- **WHAT TO WORK ON**:
Everything from the line containing "SW1: none -> button (GND, RESET)" through the end of the entries should be transcribed exactly. Leave out all other lines.

-------- RECORDED DATA

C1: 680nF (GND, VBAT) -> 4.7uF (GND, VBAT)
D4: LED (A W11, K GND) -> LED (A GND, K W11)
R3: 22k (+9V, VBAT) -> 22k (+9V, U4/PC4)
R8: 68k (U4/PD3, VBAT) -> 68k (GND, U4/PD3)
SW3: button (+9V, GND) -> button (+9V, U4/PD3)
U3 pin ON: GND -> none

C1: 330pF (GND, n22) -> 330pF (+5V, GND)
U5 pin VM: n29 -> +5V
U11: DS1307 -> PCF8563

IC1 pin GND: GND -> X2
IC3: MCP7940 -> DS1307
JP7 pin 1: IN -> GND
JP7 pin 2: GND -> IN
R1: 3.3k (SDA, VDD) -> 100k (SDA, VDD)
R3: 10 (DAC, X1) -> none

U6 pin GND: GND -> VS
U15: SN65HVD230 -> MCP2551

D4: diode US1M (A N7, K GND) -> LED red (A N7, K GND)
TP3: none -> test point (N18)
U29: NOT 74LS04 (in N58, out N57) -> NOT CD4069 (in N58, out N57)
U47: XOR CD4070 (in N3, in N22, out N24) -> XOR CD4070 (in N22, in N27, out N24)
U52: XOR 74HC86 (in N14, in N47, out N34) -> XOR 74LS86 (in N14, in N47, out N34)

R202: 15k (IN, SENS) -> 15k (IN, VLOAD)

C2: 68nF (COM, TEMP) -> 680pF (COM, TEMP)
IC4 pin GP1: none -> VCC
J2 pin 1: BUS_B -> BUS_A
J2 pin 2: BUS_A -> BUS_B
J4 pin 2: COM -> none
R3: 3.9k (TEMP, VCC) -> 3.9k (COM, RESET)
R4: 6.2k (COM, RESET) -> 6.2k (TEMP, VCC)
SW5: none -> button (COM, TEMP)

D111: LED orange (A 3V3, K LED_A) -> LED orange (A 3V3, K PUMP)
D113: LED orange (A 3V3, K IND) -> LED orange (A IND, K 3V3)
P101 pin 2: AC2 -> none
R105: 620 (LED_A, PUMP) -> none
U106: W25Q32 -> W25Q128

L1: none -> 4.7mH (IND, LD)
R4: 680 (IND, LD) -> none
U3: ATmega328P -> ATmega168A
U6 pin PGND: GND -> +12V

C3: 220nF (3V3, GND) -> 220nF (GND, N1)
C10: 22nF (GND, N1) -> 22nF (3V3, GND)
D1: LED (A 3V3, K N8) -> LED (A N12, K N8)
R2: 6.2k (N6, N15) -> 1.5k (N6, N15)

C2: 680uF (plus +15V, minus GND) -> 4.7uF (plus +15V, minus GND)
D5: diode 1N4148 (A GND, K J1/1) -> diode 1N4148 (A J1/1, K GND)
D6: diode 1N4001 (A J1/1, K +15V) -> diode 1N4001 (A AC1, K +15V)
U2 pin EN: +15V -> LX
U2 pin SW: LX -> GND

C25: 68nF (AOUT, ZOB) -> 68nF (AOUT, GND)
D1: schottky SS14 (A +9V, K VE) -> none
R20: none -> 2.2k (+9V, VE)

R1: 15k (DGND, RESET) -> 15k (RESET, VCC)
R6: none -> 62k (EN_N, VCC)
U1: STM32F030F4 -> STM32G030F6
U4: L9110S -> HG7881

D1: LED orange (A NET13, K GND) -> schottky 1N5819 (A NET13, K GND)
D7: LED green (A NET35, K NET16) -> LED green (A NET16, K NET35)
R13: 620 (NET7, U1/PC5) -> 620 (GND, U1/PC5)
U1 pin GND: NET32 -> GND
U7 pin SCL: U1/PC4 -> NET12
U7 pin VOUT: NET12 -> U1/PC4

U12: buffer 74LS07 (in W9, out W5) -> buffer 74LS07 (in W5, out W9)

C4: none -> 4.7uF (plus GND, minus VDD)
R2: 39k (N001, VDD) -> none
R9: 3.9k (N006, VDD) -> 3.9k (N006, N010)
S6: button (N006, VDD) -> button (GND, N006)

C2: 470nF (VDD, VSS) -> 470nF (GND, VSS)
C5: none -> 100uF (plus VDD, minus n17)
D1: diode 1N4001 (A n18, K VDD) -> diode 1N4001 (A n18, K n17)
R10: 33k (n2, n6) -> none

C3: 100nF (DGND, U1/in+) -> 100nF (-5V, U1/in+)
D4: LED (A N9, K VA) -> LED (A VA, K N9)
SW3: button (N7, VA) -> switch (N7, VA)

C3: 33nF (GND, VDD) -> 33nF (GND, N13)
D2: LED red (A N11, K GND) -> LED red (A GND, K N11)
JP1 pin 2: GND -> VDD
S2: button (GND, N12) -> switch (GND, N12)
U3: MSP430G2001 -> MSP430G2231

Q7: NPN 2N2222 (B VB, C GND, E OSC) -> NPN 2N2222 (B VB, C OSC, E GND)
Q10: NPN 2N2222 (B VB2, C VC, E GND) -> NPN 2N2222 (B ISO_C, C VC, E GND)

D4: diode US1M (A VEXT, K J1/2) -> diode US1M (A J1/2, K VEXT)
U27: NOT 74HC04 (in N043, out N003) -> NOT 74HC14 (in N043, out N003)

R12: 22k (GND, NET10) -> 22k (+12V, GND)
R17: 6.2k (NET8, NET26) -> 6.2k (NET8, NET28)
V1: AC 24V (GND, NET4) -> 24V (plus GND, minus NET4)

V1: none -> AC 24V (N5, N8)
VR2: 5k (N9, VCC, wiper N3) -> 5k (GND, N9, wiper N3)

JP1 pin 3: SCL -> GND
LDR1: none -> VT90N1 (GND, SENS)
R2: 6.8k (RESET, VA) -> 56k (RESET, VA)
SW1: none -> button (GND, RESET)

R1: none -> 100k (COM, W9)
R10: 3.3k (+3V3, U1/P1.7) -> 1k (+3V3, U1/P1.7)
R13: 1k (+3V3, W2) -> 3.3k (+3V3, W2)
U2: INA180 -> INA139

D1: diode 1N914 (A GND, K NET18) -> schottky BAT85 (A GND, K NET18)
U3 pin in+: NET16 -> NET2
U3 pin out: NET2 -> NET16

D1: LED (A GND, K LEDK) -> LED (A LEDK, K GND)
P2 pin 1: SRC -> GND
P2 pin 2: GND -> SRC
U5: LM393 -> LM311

----------------

- **ANSWER**:
SW1: none -> button (GND, RESET)

R1: none -> 100k (COM, W9)
R10: 3.3k (+3V3, U1/P1.7) -> 1k (+3V3, U1/P1.7)
R13: 1k (+3V3, W2) -> 3.3k (+3V3, W2)
U2: INA180 -> INA139

D1: diode 1N914 (A GND, K NET18) -> schottky BAT85 (A GND, K NET18)
U3 pin in+: NET16 -> NET2
U3 pin out: NET2 -> NET16

D1: LED (A GND, K LEDK) -> LED (A LEDK, K GND)
P2 pin 1: SRC -> GND
P2 pin 2: GND -> SRC
U5: LM393 -> LM311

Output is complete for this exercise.